[Dataset entries]
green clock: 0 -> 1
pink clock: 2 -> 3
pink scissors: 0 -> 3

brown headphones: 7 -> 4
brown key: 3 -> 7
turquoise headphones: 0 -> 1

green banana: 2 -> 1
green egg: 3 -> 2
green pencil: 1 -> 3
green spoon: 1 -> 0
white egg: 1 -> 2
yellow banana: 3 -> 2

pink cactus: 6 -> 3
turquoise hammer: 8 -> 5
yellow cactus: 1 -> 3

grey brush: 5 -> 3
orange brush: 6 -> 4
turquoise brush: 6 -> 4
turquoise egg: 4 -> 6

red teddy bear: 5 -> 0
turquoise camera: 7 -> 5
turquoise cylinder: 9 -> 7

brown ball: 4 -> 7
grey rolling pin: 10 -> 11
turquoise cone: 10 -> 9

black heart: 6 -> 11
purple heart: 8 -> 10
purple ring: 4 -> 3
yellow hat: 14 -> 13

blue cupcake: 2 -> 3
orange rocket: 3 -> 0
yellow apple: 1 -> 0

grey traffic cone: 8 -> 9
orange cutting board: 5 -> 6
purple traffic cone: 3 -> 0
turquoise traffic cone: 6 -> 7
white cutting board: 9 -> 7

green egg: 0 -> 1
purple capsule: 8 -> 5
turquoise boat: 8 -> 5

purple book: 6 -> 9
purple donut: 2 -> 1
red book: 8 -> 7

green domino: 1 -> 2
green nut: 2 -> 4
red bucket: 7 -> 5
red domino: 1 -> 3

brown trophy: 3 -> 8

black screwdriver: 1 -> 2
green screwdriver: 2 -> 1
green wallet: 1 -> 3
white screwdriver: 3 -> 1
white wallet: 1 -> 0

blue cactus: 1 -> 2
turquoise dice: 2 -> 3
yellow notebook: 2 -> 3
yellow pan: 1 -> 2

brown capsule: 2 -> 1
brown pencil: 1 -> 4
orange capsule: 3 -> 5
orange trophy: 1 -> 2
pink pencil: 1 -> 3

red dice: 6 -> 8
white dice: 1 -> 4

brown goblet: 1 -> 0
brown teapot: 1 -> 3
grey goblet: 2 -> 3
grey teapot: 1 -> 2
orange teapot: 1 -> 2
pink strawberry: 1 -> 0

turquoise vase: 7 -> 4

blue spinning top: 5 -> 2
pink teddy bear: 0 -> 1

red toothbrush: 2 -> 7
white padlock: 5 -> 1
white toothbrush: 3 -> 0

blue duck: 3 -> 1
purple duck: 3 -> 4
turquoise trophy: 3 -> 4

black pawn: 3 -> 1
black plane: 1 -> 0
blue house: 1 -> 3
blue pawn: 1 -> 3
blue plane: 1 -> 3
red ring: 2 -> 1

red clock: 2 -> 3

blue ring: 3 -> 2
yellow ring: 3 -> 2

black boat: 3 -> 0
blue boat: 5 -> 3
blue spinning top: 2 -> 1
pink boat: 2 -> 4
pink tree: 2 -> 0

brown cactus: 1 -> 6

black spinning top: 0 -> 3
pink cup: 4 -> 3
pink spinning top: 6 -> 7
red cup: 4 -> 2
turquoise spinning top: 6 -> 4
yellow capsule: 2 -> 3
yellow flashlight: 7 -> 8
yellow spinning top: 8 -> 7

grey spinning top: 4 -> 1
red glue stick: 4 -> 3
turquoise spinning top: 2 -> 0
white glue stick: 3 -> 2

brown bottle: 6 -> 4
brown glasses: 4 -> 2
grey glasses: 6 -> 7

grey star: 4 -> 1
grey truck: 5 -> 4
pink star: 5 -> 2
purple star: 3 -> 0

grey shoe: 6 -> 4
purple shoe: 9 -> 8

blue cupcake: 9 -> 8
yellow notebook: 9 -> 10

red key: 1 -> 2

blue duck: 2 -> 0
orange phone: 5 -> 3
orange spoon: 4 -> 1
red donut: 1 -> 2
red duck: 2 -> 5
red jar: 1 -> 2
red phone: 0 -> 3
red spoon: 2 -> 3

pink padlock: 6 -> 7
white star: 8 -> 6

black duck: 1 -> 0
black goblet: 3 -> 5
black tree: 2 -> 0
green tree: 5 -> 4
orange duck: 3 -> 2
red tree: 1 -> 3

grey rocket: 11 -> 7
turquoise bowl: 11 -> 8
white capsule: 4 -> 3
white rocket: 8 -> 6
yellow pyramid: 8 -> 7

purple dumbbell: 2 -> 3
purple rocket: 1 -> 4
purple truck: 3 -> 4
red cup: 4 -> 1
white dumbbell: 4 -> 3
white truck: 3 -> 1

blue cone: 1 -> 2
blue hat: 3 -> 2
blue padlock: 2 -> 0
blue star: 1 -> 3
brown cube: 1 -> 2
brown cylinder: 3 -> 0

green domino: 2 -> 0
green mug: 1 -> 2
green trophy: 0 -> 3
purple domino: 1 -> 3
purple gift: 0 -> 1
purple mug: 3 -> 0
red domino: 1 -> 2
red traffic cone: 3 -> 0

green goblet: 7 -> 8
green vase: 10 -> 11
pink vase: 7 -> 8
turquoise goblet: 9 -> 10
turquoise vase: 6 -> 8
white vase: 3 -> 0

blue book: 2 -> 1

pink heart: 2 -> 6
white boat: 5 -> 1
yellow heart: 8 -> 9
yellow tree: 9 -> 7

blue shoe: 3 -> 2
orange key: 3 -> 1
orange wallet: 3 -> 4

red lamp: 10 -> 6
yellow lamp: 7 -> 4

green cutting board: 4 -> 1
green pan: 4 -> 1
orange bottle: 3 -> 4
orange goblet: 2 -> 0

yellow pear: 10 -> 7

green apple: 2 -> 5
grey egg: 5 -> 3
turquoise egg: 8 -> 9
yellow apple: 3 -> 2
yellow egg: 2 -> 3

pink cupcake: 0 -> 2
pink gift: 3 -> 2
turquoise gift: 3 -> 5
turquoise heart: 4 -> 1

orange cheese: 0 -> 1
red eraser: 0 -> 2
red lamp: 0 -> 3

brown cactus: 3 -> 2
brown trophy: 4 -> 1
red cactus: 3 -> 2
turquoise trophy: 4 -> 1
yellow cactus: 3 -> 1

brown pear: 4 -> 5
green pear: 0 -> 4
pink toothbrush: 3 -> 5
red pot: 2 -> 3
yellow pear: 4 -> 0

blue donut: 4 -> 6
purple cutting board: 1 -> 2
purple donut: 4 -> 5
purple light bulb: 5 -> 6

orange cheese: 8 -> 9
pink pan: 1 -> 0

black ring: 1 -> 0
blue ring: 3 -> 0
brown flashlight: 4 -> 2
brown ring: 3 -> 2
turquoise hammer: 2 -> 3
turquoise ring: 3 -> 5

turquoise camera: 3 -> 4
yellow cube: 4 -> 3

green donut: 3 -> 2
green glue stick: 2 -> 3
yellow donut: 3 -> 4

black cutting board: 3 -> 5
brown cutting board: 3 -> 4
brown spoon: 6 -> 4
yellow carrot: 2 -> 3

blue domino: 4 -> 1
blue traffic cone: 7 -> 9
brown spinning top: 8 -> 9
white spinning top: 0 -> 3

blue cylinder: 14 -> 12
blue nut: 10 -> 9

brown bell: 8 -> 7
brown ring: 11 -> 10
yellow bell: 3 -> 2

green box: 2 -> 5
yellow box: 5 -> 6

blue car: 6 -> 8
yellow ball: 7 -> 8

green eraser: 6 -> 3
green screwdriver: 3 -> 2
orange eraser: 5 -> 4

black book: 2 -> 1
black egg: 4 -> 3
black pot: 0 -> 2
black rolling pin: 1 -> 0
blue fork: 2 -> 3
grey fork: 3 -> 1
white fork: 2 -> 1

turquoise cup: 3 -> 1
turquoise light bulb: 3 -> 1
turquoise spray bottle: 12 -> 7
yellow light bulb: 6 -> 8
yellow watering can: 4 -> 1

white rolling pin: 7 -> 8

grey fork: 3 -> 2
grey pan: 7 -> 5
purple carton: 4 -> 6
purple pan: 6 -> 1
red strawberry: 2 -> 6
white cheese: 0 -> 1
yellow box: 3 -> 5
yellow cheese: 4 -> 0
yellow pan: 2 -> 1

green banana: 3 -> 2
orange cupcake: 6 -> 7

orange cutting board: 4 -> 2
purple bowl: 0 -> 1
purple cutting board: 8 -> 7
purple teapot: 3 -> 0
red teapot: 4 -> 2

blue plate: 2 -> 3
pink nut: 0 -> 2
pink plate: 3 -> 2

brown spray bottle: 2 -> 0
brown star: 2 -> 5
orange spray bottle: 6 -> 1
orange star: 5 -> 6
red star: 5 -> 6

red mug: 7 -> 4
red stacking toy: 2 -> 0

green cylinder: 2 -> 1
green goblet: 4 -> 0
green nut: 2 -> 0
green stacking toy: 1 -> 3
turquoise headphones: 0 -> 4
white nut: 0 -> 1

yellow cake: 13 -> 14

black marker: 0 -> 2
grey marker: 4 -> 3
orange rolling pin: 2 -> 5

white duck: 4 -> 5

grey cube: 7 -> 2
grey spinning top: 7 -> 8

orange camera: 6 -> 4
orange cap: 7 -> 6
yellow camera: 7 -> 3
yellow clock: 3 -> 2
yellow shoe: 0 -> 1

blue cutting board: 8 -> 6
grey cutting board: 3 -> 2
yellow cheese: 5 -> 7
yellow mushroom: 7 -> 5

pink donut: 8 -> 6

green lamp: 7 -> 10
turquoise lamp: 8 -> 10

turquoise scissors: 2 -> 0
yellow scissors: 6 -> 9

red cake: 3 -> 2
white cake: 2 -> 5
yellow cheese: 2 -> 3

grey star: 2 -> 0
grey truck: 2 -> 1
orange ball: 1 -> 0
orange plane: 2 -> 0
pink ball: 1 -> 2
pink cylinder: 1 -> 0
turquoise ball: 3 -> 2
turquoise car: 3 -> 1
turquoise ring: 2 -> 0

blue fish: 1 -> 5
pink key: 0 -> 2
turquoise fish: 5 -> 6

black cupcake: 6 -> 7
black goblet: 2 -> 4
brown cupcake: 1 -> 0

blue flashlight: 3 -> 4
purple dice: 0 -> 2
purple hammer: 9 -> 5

> _TO DO_
Copy, please, exactly the lines that start at the first line of the data and end at the line containing "black spinning top: 0 -> 3", both kept and no others.

> _REPLY_
green clock: 0 -> 1
pink clock: 2 -> 3
pink scissors: 0 -> 3

brown headphones: 7 -> 4
brown key: 3 -> 7
turquoise headphones: 0 -> 1

green banana: 2 -> 1
green egg: 3 -> 2
green pencil: 1 -> 3
green spoon: 1 -> 0
white egg: 1 -> 2
yellow banana: 3 -> 2

pink cactus: 6 -> 3
turquoise hammer: 8 -> 5
yellow cactus: 1 -> 3

grey brush: 5 -> 3
orange brush: 6 -> 4
turquoise brush: 6 -> 4
turquoise egg: 4 -> 6

red teddy bear: 5 -> 0
turquoise camera: 7 -> 5
turquoise cylinder: 9 -> 7

brown ball: 4 -> 7
grey rolling pin: 10 -> 11
turquoise cone: 10 -> 9

black heart: 6 -> 11
purple heart: 8 -> 10
purple ring: 4 -> 3
yellow hat: 14 -> 13

blue cupcake: 2 -> 3
orange rocket: 3 -> 0
yellow apple: 1 -> 0

grey traffic cone: 8 -> 9
orange cutting board: 5 -> 6
purple traffic cone: 3 -> 0
turquoise traffic cone: 6 -> 7
white cutting board: 9 -> 7

green egg: 0 -> 1
purple capsule: 8 -> 5
turquoise boat: 8 -> 5

purple book: 6 -> 9
purple donut: 2 -> 1
red book: 8 -> 7

green domino: 1 -> 2
green nut: 2 -> 4
red bucket: 7 -> 5
red domino: 1 -> 3

brown trophy: 3 -> 8

black screwdriver: 1 -> 2
green screwdriver: 2 -> 1
green wallet: 1 -> 3
white screwdriver: 3 -> 1
white wallet: 1 -> 0

blue cactus: 1 -> 2
turquoise dice: 2 -> 3
yellow notebook: 2 -> 3
yellow pan: 1 -> 2

brown capsule: 2 -> 1
brown pencil: 1 -> 4
orange capsule: 3 -> 5
orange trophy: 1 -> 2
pink pencil: 1 -> 3

red dice: 6 -> 8
white dice: 1 -> 4

brown goblet: 1 -> 0
brown teapot: 1 -> 3
grey goblet: 2 -> 3
grey teapot: 1 -> 2
orange teapot: 1 -> 2
pink strawberry: 1 -> 0

turquoise vase: 7 -> 4

blue spinning top: 5 -> 2
pink teddy bear: 0 -> 1

red toothbrush: 2 -> 7
white padlock: 5 -> 1
white toothbrush: 3 -> 0

blue duck: 3 -> 1
purple duck: 3 -> 4
turquoise trophy: 3 -> 4

black pawn: 3 -> 1
black plane: 1 -> 0
blue house: 1 -> 3
blue pawn: 1 -> 3
blue plane: 1 -> 3
red ring: 2 -> 1

red clock: 2 -> 3

blue ring: 3 -> 2
yellow ring: 3 -> 2

black boat: 3 -> 0
blue boat: 5 -> 3
blue spinning top: 2 -> 1
pink boat: 2 -> 4
pink tree: 2 -> 0

brown cactus: 1 -> 6

black spinning top: 0 -> 3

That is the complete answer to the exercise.